* _YOUR GOAL_
The reply should be an exact repeat of the listing, with no pictures in it.

* _GIVEN DATA_
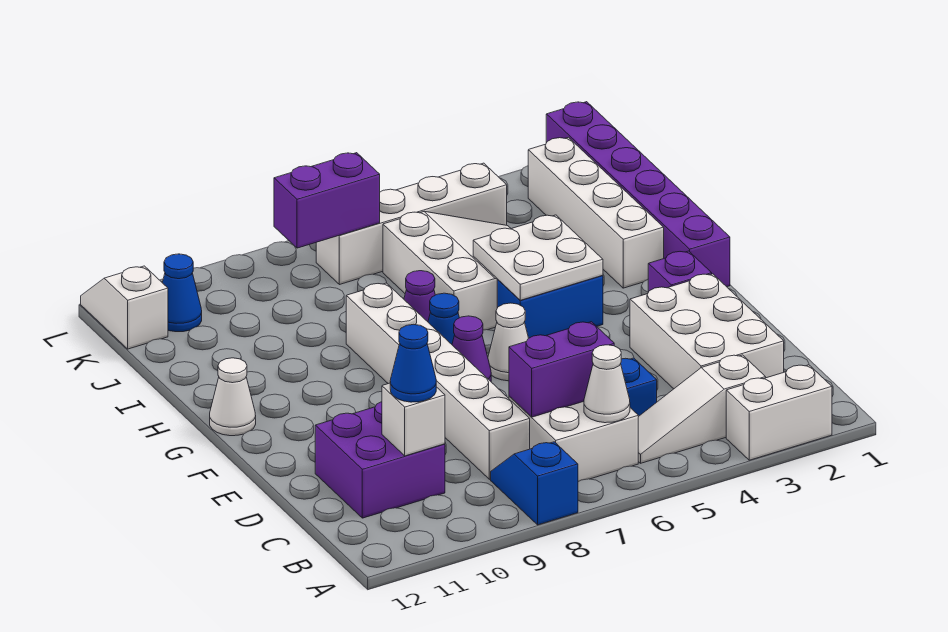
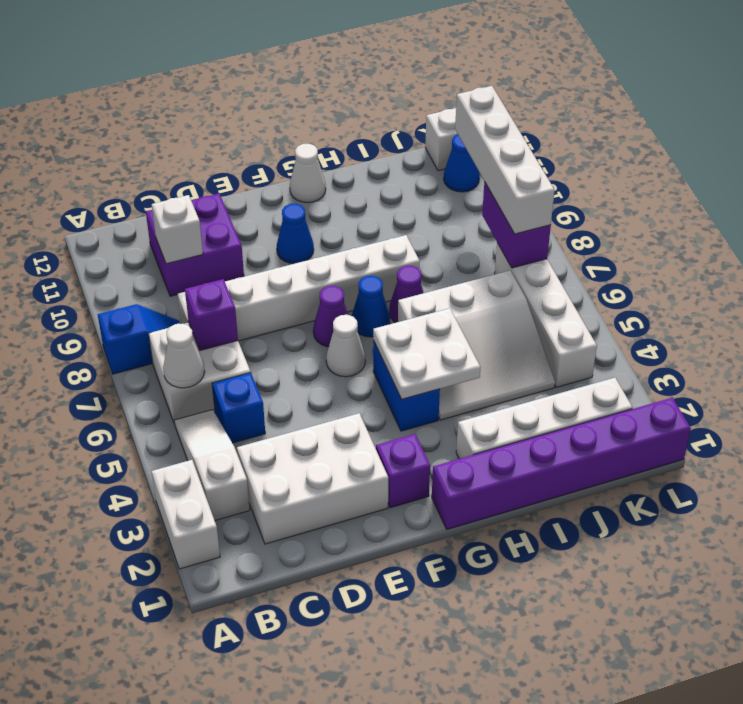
purple brick C6:C7 level 2 -> purple brick C7 level 2
blue cone C10 level 3 -> blue cone F10 level 1
none -> white brick K7:K10 level 3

* _RESULT OF THIS EXERCISE_
purple brick C6:C7 level 2 -> purple brick C7 level 2
blue cone C10 level 3 -> blue cone F10 level 1
none -> white brick K7:K10 level 3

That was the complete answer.